(Scene change data)
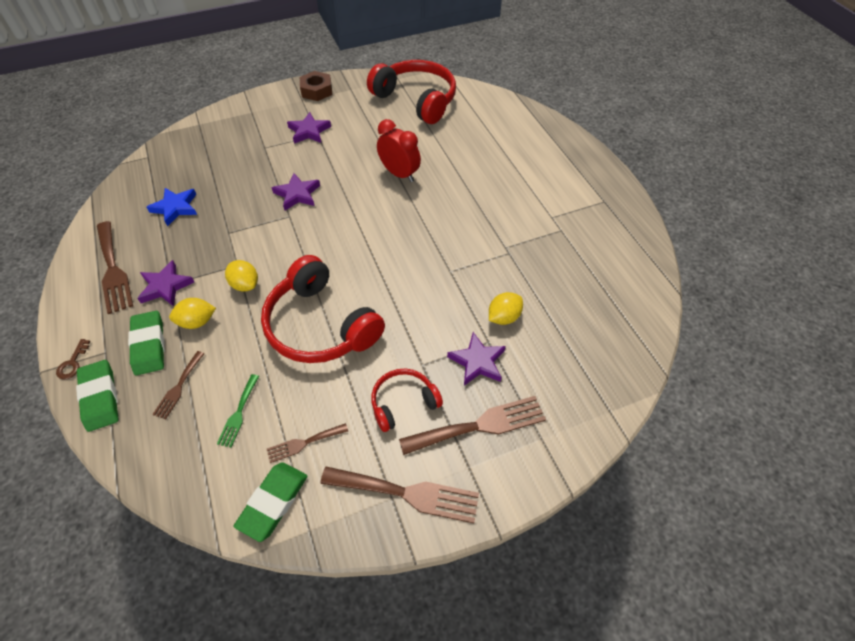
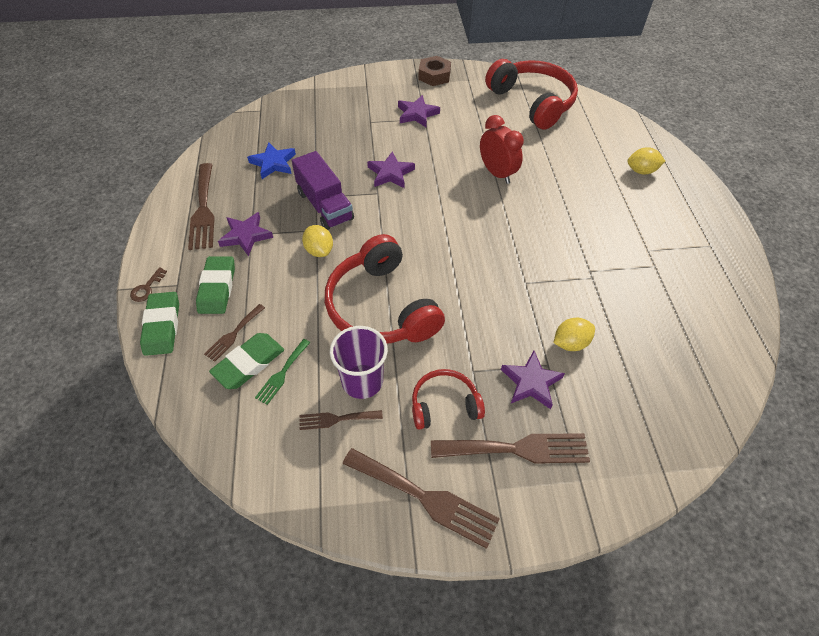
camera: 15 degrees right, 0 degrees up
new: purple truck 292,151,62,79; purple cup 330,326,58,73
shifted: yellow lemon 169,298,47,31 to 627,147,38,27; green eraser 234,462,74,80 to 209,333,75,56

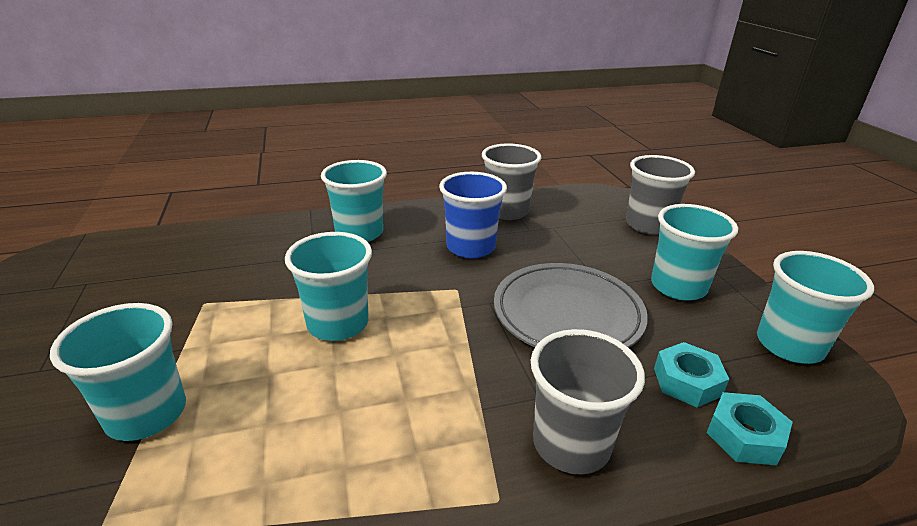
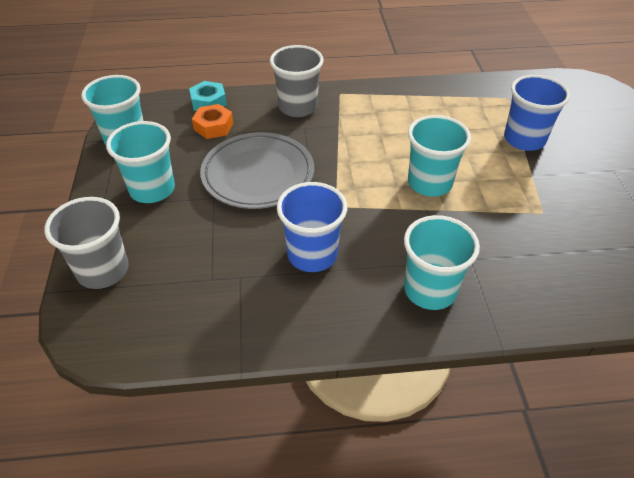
camera: 170 degrees left, 15 degrees up
gone: grey cup 482,143,60,77
repainted: turquoise cup 50,303,136,138 to blue cup 504,75,66,76; turquoise nut 654,342,75,65 to orange nut 192,104,41,35

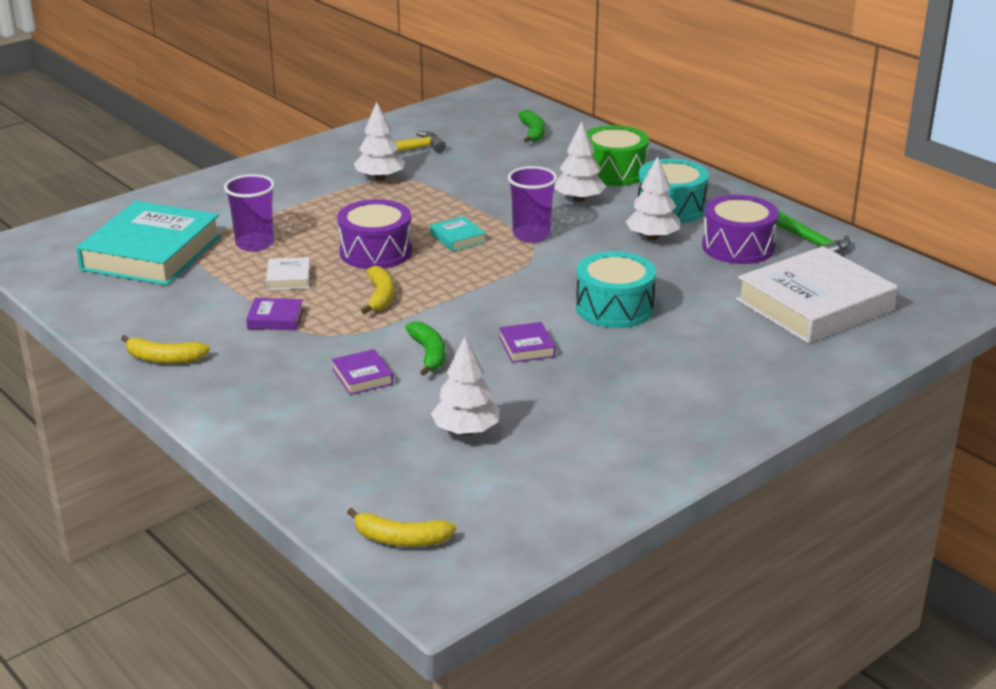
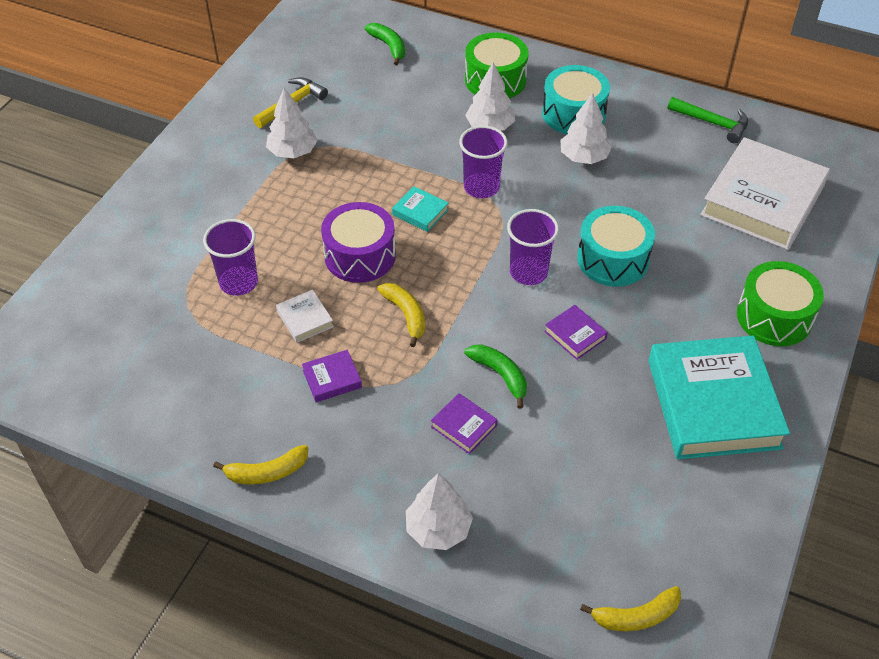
camera: 25 degrees left, 20 degrees up
gone: purple drum 702,195,77,69
new: purple cup 507,209,52,76; green drum 737,261,87,85
shifted: turquoise book 76,201,145,85 to 648,335,142,124; white tree 431,336,69,99 to 406,473,67,77

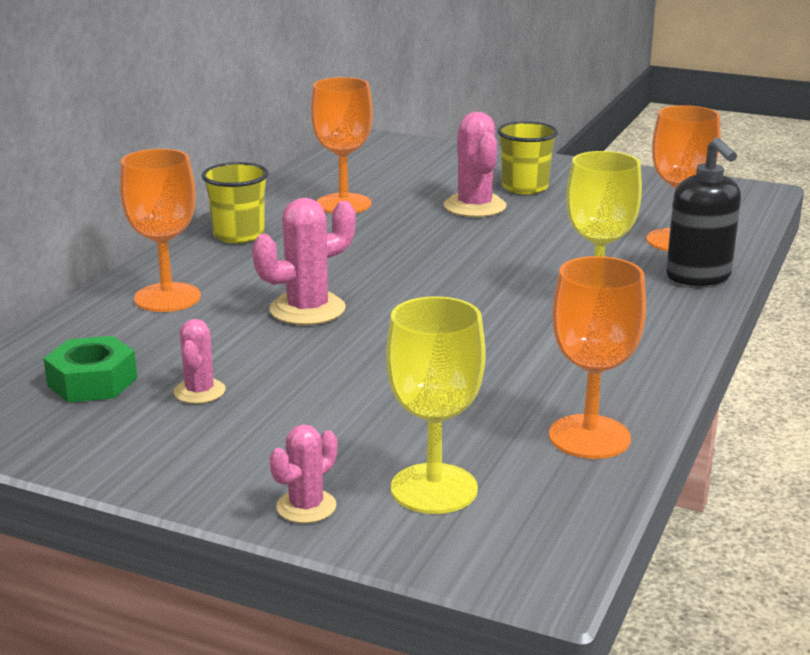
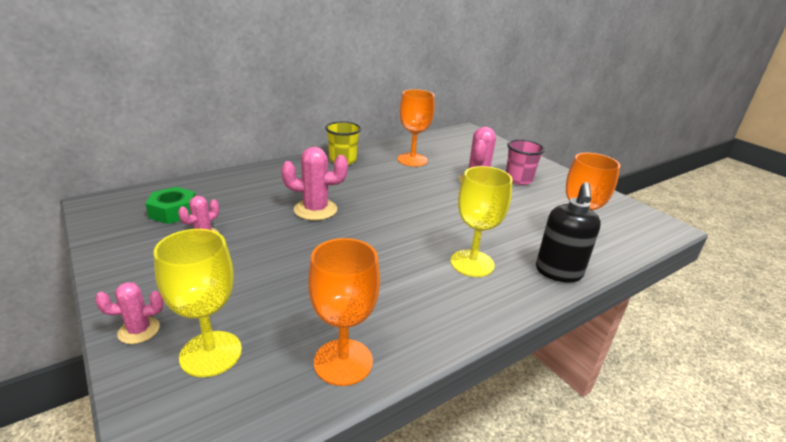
camera: 30 degrees right, 5 degrees up
gone: orange goblet 120,149,81,163
repainted: yellow cup 497,121,61,74 to pink cup 506,140,39,45

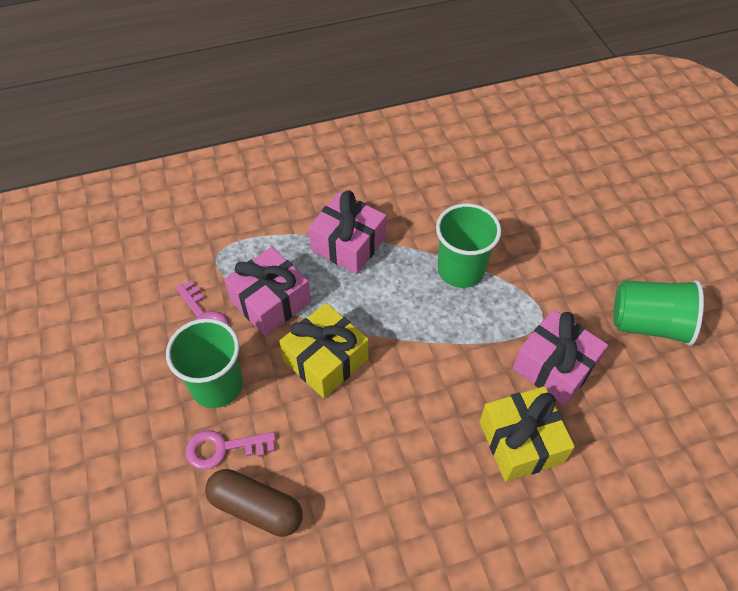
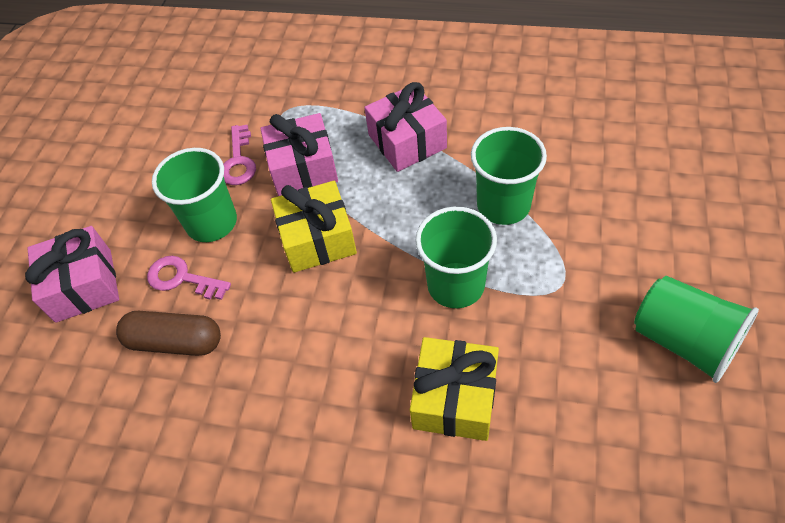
camera: 35 degrees right, 0 degrees up
new: green cup 415,206,82,102
shifted: pink gift 513,309,95,96 to 25,226,94,97
rotated: brown capsule 205,469,98,68 = 116,311,105,45 45 degrees counterclockwise

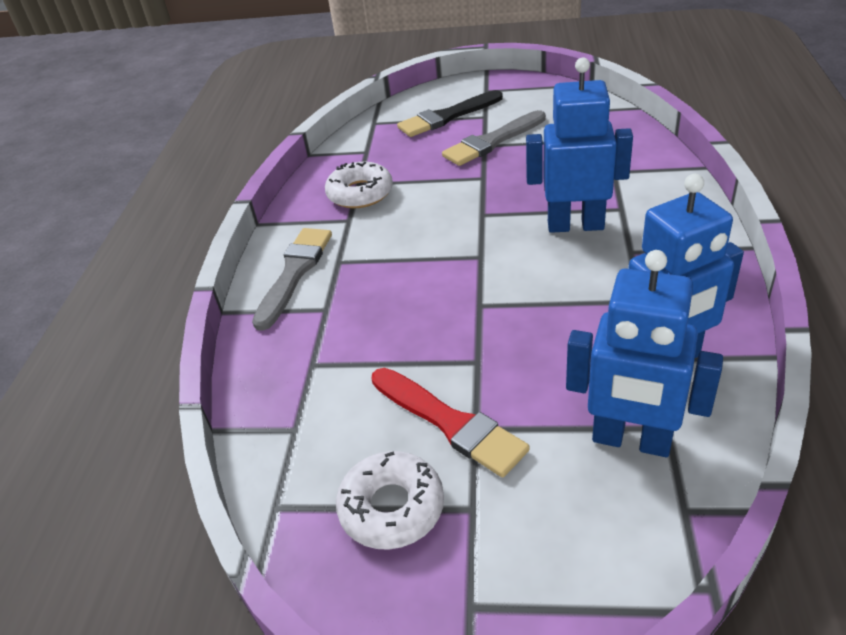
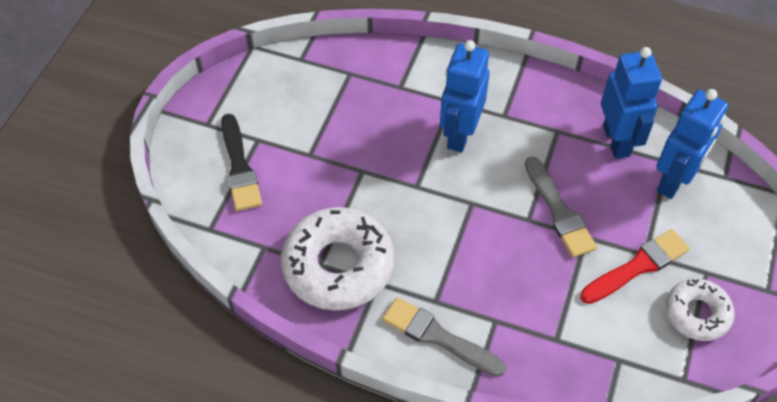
camera: 80 degrees left, 15 degrees up
shifted: grey brush 442,110,104,56 to 525,157,72,101
scaled: white donut 325,162,68,46 = 281,207,113,103 x1.73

▶ [TASK DETAILS]
For each line of the entries that holds the word "drum", pull that line out.

▶ [RESPONSE TO THE TASK]
gone: purple drum 702,195,77,69
new: purple cup 507,209,52,76; green drum 737,261,87,85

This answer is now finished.